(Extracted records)

=== Begin Enclosure ===

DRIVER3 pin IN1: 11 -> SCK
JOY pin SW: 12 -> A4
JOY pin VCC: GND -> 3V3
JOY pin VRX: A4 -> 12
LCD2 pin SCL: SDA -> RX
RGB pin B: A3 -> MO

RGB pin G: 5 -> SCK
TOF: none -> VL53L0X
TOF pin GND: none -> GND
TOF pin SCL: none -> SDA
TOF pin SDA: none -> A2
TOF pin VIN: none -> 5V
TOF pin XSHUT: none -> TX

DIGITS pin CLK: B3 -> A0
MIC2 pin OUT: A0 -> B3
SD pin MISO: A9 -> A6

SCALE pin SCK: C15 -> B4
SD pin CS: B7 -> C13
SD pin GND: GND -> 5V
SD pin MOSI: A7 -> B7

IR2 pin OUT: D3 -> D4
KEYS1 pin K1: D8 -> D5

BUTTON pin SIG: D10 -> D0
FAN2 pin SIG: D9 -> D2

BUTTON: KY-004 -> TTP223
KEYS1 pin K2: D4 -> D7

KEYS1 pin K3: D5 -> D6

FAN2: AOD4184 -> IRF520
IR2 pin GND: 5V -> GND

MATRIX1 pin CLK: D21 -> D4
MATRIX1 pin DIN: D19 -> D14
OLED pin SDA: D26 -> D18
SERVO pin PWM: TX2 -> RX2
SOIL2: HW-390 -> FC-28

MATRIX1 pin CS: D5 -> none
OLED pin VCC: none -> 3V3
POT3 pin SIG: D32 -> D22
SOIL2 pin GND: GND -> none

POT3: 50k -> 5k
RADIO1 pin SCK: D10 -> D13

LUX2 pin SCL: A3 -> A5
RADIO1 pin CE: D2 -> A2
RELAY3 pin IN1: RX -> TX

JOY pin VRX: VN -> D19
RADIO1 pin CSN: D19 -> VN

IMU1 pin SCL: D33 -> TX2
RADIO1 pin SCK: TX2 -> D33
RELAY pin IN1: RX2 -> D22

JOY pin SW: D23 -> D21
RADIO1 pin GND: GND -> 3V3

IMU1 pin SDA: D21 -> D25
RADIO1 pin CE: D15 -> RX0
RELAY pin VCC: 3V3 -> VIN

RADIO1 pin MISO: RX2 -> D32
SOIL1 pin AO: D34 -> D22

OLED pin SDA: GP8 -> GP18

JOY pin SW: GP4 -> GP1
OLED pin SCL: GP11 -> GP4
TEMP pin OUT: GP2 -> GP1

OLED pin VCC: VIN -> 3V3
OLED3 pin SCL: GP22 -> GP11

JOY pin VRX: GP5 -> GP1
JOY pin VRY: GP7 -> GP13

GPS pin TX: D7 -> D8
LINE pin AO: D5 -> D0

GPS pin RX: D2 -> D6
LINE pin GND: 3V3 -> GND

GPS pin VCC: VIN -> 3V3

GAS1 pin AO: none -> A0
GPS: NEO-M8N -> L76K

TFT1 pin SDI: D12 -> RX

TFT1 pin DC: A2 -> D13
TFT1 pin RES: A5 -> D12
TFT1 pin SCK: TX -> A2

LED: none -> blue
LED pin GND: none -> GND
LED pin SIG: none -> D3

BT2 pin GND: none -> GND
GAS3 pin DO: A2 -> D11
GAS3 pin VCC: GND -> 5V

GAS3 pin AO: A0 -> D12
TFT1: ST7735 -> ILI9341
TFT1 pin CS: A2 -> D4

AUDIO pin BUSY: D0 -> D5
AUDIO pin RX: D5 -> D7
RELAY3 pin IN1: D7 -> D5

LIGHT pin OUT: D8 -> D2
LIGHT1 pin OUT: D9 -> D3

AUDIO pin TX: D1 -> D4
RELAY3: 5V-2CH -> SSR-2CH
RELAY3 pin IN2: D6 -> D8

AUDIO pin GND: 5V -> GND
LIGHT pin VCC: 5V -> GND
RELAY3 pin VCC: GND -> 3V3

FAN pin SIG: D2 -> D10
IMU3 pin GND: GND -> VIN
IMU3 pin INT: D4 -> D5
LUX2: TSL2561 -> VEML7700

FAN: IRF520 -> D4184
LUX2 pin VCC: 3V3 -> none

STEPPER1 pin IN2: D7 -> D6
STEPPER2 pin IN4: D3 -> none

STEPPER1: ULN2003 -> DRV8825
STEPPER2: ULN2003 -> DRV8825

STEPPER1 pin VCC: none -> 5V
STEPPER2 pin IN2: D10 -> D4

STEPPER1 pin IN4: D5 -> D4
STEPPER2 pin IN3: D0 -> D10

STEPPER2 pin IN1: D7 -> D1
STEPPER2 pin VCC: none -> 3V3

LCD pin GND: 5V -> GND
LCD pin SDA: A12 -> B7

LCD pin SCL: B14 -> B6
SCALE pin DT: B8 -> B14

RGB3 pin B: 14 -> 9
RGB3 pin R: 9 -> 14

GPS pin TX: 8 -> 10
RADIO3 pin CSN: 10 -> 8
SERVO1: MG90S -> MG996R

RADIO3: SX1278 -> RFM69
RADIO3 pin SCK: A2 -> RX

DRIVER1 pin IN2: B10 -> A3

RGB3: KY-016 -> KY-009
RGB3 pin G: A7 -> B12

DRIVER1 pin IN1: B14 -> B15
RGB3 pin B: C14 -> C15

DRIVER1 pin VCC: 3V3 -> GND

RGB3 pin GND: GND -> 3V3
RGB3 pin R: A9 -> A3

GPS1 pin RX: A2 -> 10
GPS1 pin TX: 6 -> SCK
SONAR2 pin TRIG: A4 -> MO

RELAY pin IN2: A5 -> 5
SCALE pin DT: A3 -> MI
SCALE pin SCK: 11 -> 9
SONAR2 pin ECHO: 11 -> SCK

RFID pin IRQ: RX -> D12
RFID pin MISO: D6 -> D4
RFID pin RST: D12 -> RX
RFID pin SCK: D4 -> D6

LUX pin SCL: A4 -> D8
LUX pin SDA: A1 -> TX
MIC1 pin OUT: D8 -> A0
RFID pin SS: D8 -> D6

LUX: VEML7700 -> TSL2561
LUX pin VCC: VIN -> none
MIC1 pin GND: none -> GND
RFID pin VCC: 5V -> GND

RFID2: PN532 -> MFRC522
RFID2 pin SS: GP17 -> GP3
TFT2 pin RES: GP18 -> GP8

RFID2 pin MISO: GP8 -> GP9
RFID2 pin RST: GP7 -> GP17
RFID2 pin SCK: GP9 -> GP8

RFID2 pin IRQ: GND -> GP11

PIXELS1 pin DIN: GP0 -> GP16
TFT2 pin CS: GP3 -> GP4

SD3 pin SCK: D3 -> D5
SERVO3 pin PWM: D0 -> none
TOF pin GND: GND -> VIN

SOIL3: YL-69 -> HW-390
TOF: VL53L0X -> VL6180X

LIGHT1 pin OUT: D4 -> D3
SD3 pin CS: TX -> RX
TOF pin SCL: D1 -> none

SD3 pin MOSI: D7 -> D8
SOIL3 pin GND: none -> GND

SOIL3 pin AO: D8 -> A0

=== End Enclosure ===

*Task instructions*.
Retype exactly, and only, the lines above from the one where "STEPPER1 pin IN4: D5 -> D4" occurs up to and including the one where "GPS pin TX: 8 -> 10" occurs.

*Solved problem*.
STEPPER1 pin IN4: D5 -> D4
STEPPER2 pin IN3: D0 -> D10

STEPPER2 pin IN1: D7 -> D1
STEPPER2 pin VCC: none -> 3V3

LCD pin GND: 5V -> GND
LCD pin SDA: A12 -> B7

LCD pin SCL: B14 -> B6
SCALE pin DT: B8 -> B14

RGB3 pin B: 14 -> 9
RGB3 pin R: 9 -> 14

GPS pin TX: 8 -> 10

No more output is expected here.